(Building location records)
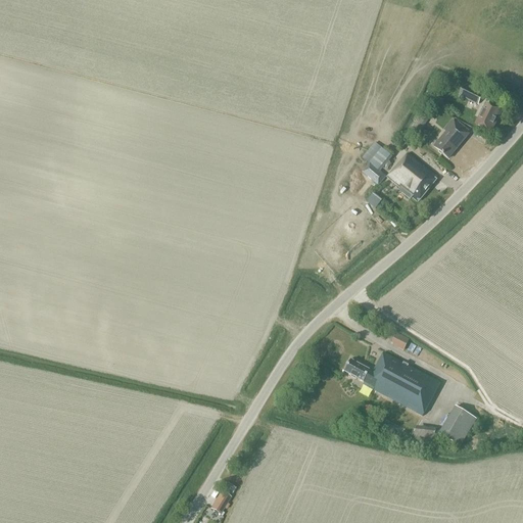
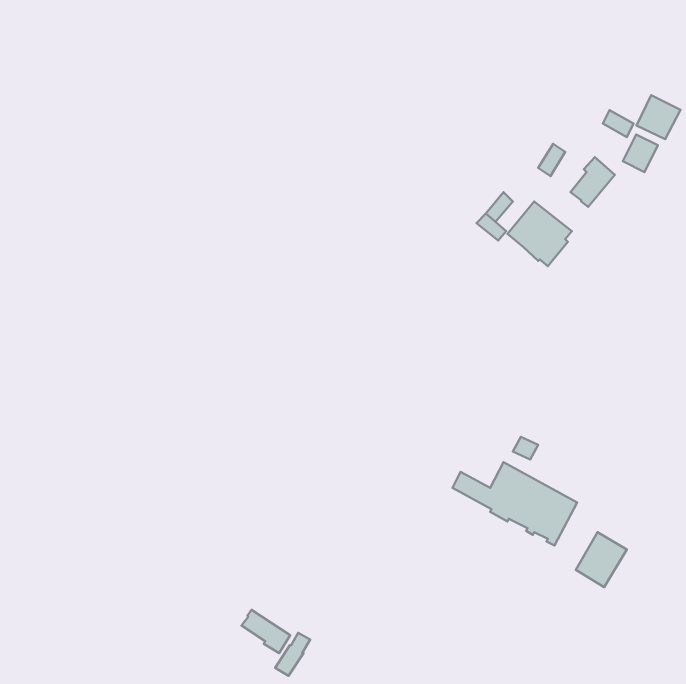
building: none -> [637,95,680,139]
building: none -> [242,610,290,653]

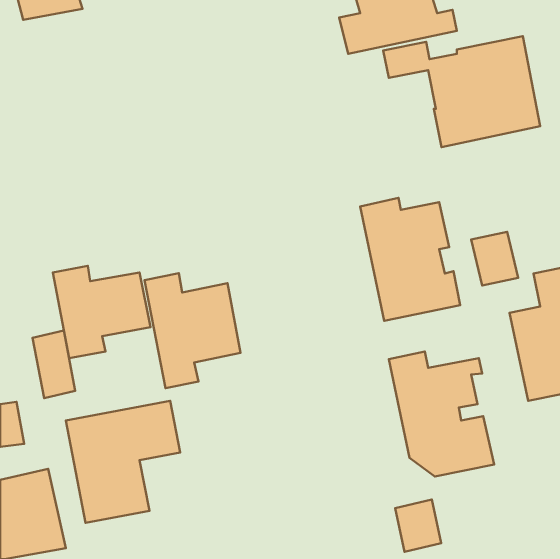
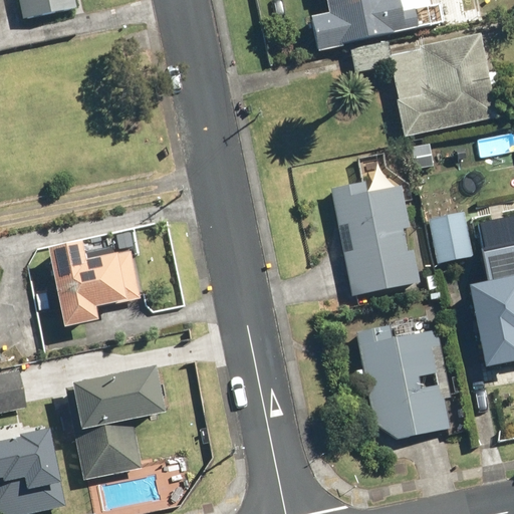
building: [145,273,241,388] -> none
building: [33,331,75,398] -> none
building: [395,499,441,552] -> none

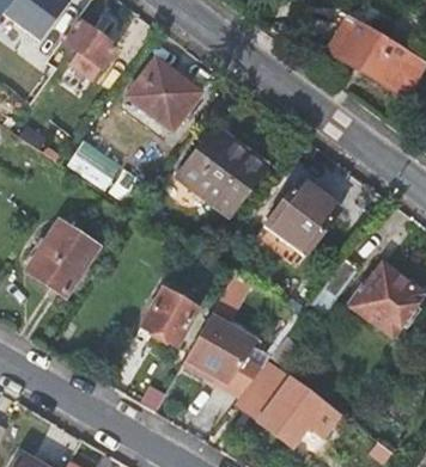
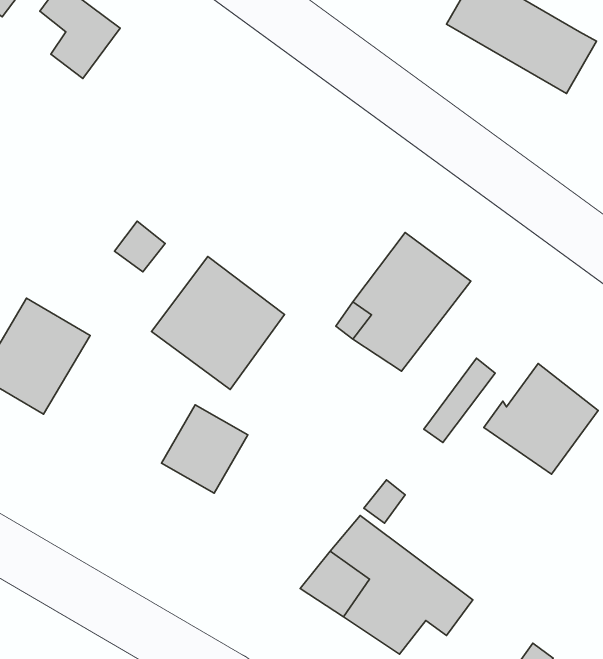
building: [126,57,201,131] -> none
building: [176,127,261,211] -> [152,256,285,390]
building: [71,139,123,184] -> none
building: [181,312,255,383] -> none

Work to be completed: Give back, word for word, the lines from the one with "building: [126,57,201,131] -> none" through the last line of the entries, both included, and no other line.

Answer to this task:
building: [126,57,201,131] -> none
building: [176,127,261,211] -> [152,256,285,390]
building: [71,139,123,184] -> none
building: [181,312,255,383] -> none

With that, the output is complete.